- _What to do_: Please return exactly the line that contains "(337, 423) = (222, 440): white" and every line after it, through the last line of the records below, with no pictures.

(Scene difference descriptions)
▼▼▼

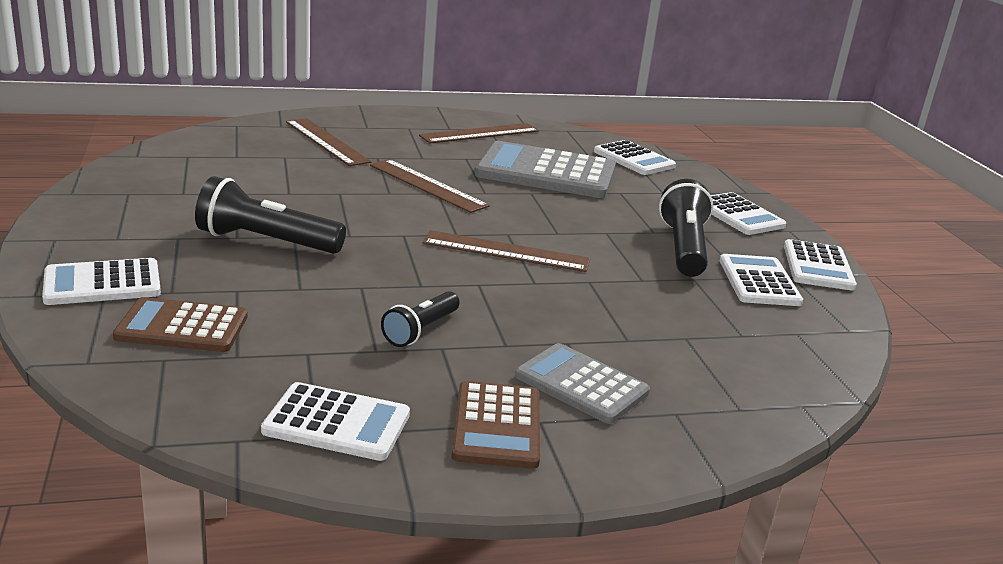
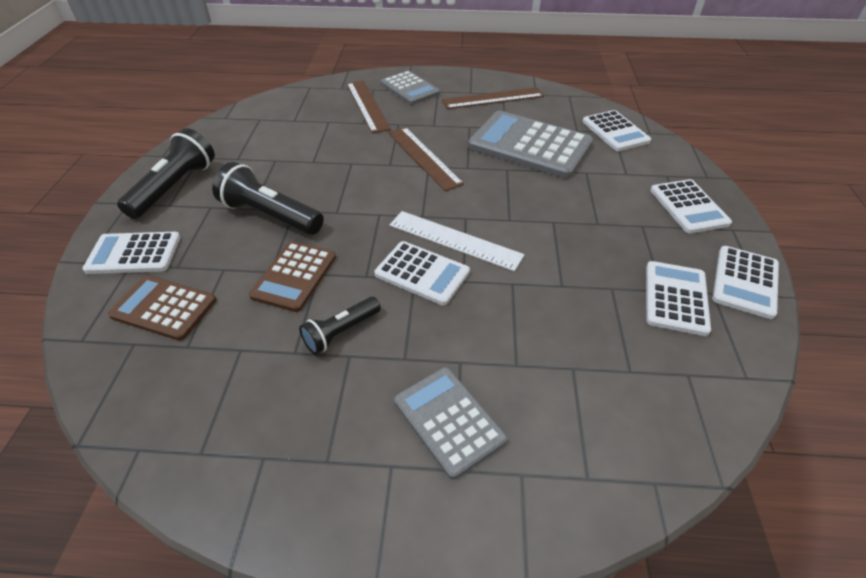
camera: 20 degrees right, 20 degrees up
(337, 423) = (222, 440): white calculator -> white calculator (422, 273)
(371, 125) = (410, 88): none -> grey calculator
(497, 426) = (350, 466): brown calculator -> brown calculator (294, 276)
(506, 251) = (455, 240): brown ruler -> white ruler
(684, 248) = (618, 247): black flashlight -> black flashlight (175, 187)

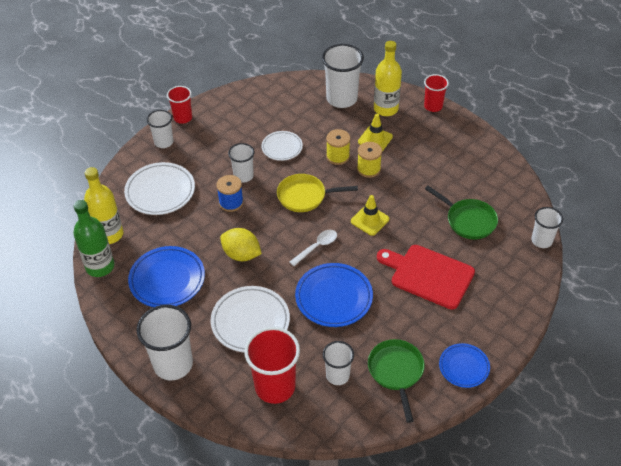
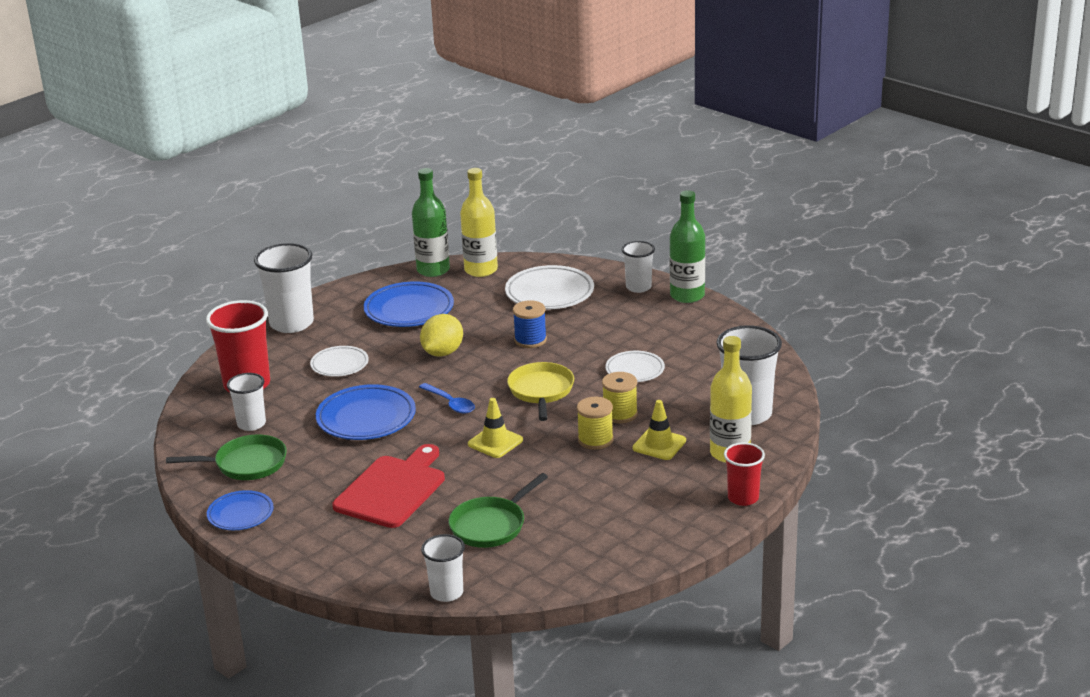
camera: 90 degrees right, 20 degrees down
(183, 118) = (687, 296): red cup -> green bottle
(243, 176) = (578, 345): white cup -> none
(250, 322) = (339, 365): white plate -> white plate, size x0.61
(317, 247) = (450, 403): white spoon -> blue spoon

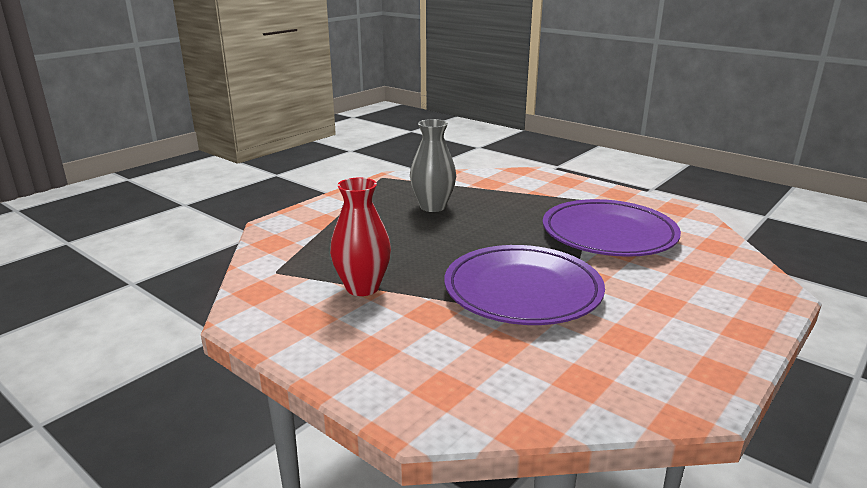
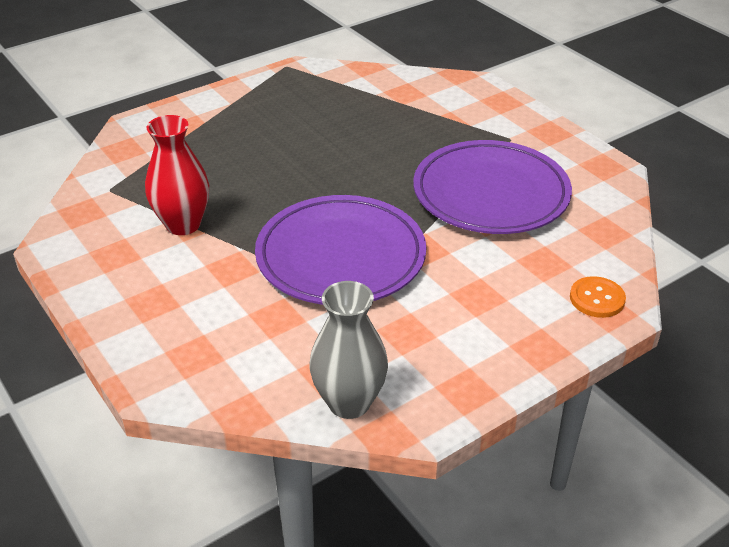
camera: 15 degrees right, 15 degrees up
(433, 207) = (317, 122): grey vase -> grey vase (349, 402)
(755, 290) = (597, 299): none -> orange button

▲▲▲

- _Task solution_:
(337, 423) = (222, 440): white calculator -> white calculator (422, 273)
(371, 125) = (410, 88): none -> grey calculator
(497, 426) = (350, 466): brown calculator -> brown calculator (294, 276)
(506, 251) = (455, 240): brown ruler -> white ruler
(684, 248) = (618, 247): black flashlight -> black flashlight (175, 187)

camera: 90 degrees right, 20 degrees down
(183, 118) = (687, 296): red cup -> green bottle
(243, 176) = (578, 345): white cup -> none
(250, 322) = (339, 365): white plate -> white plate, size x0.61
(317, 247) = (450, 403): white spoon -> blue spoon

camera: 15 degrees right, 15 degrees up
(433, 207) = (317, 122): grey vase -> grey vase (349, 402)
(755, 290) = (597, 299): none -> orange button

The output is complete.